When you reach the line containing "swapped: calculator (pink)" in the data below, begin returning lines exactly as written, and stop once the line containing "repainted: book (purple)" has been returned.

═══ DATA TO EXAMINE

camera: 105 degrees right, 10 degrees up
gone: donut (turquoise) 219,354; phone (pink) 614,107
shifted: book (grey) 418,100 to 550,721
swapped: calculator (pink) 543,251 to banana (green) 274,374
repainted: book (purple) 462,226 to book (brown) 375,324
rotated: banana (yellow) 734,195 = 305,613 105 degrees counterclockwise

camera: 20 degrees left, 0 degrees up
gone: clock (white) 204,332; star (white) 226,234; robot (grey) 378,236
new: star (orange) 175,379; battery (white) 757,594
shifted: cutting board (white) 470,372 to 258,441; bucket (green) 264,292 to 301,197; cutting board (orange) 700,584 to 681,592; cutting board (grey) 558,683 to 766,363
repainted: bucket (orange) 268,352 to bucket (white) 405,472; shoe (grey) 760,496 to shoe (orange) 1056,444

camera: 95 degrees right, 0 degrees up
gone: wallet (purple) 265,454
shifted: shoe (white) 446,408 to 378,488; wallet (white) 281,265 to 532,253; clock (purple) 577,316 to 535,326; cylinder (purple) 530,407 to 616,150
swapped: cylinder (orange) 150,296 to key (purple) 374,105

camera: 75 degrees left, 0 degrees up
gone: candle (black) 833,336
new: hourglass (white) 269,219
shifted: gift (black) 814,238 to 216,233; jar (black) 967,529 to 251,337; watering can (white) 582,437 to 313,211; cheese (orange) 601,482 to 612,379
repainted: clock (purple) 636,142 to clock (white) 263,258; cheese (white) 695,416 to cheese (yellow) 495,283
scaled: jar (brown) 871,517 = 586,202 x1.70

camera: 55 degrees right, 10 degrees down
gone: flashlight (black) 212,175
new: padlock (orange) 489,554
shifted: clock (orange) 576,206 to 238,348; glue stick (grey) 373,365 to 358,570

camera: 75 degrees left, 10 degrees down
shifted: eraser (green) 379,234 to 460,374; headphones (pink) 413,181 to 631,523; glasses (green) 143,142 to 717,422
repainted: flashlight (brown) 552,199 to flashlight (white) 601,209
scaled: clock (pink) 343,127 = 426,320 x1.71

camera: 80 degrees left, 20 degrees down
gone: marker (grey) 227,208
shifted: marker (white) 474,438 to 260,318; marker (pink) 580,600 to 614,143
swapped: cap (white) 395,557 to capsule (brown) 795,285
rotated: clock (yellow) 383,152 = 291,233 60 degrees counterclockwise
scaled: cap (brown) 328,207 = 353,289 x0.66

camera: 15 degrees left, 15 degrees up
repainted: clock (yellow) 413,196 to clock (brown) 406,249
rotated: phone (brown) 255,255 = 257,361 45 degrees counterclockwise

══════

# EXERCISE SOLUTION:
swapped: calculator (pink) 543,251 to banana (green) 274,374
repainted: book (purple) 462,226 to book (brown) 375,324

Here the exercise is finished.